### What the task requires
The data below should be printed in full, exactly, and without any of its images.

(Data for processing)

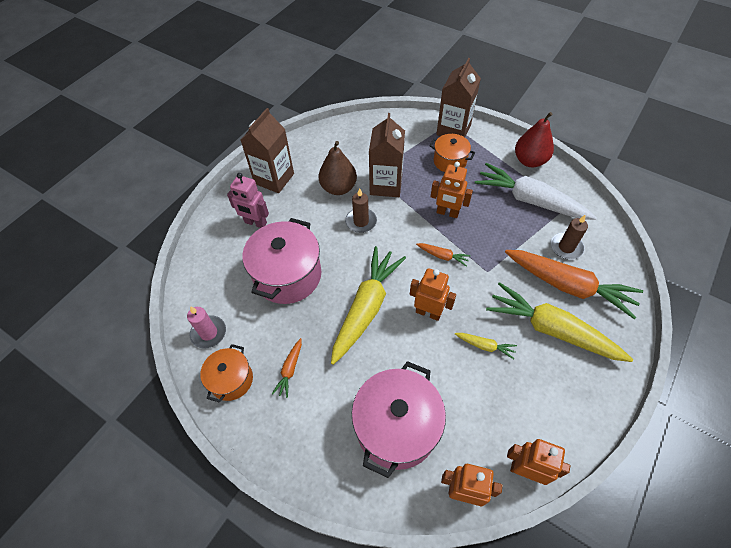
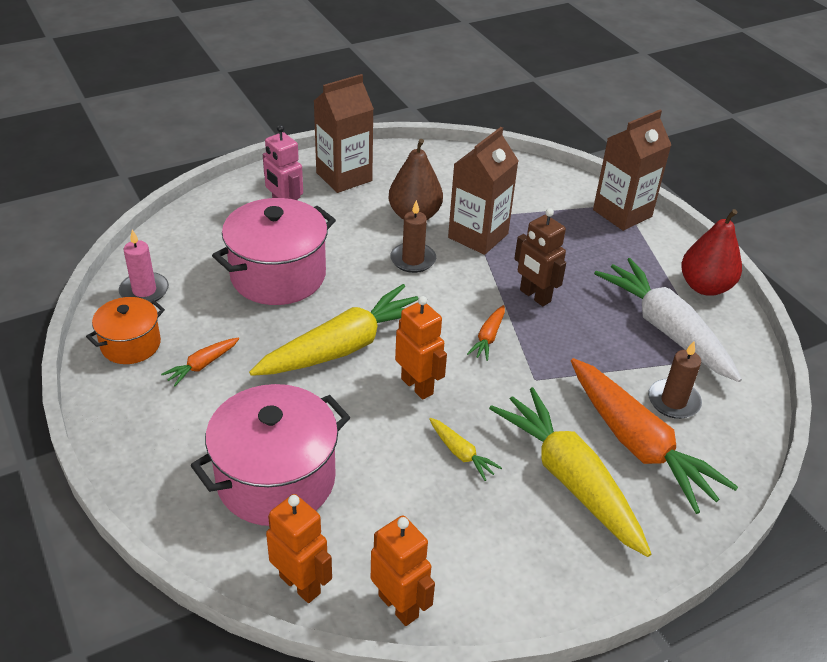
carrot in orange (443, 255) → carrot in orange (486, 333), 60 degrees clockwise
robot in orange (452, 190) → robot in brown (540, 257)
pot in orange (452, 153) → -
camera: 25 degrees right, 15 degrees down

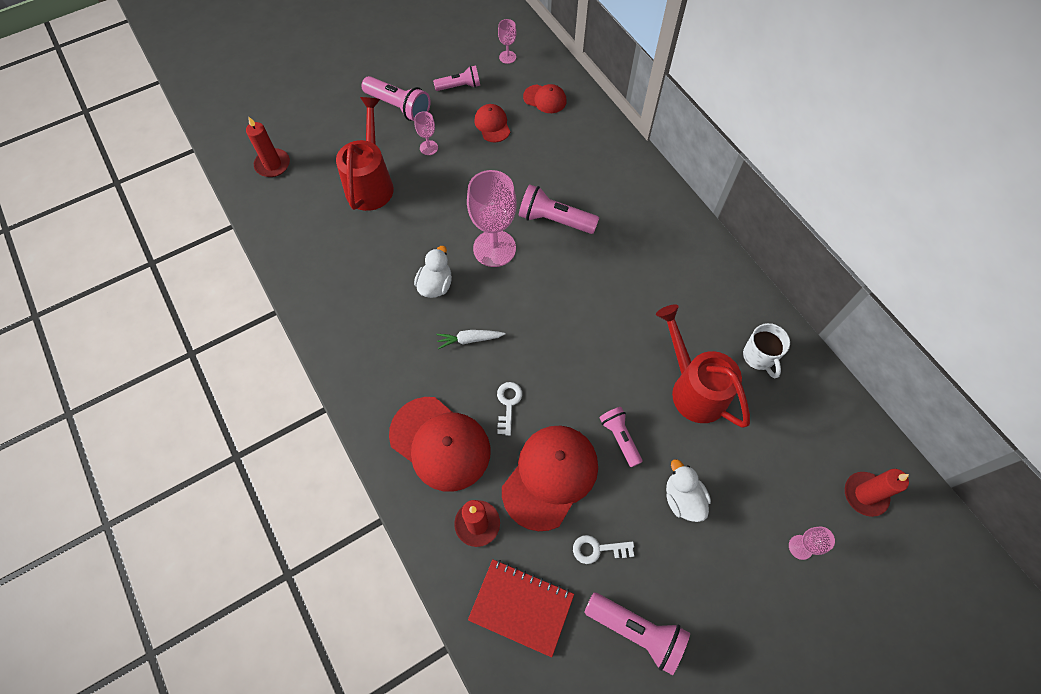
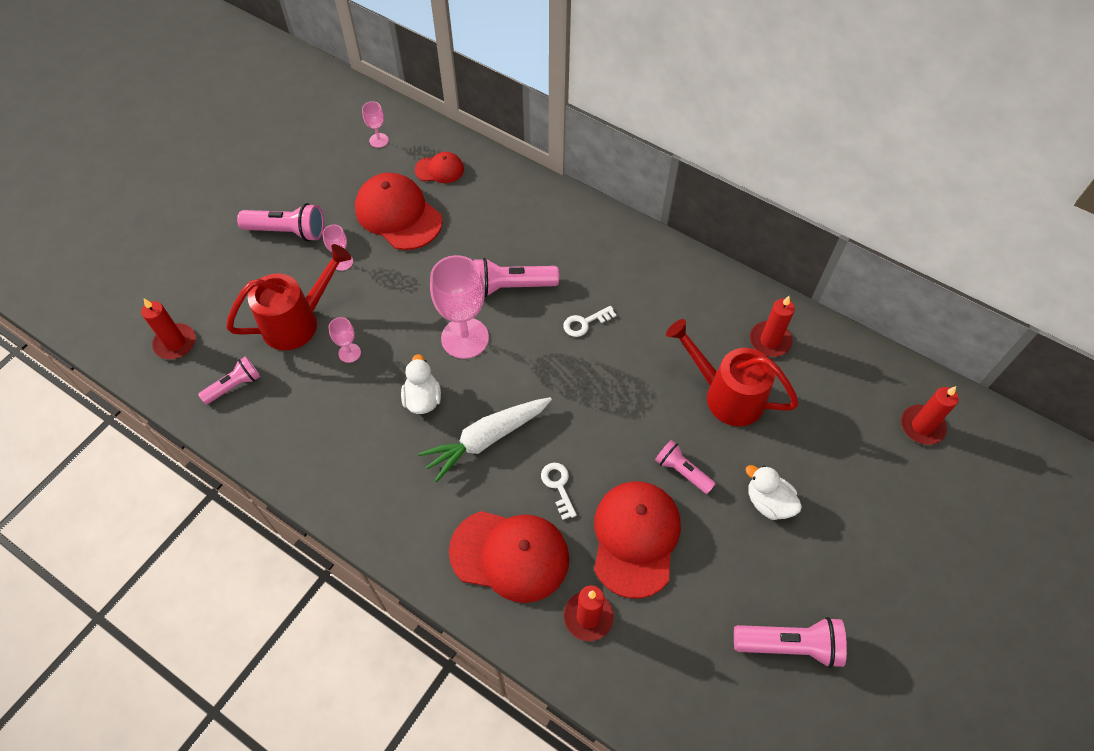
flashlight in pink (456, 78) → flashlight in pink (229, 380), move
watering can in red (365, 154) → watering can in red (288, 297), 75 degrees clockwise
goblet in pink (812, 543) → goblet in pink (345, 340), move
cap in red (492, 123) → cap in red (398, 211), x1.92
carrot in white (471, 339) → carrot in white (485, 439), x1.89
key in white (603, 549) → key in white (590, 321), move
mug in white (766, 350) → candle in red (772, 326)
notebook in red (521, 608) → -
camera: 25 degrees left, 5 degrees down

(End Data for processing)

### Answer area
carrot in orange (443, 255) → carrot in orange (486, 333), 60 degrees clockwise
robot in orange (452, 190) → robot in brown (540, 257)
pot in orange (452, 153) → -
camera: 25 degrees right, 15 degrees down

flashlight in pink (456, 78) → flashlight in pink (229, 380), move
watering can in red (365, 154) → watering can in red (288, 297), 75 degrees clockwise
goblet in pink (812, 543) → goblet in pink (345, 340), move
cap in red (492, 123) → cap in red (398, 211), x1.92
carrot in white (471, 339) → carrot in white (485, 439), x1.89
key in white (603, 549) → key in white (590, 321), move
mug in white (766, 350) → candle in red (772, 326)
notebook in red (521, 608) → -
camera: 25 degrees left, 5 degrees down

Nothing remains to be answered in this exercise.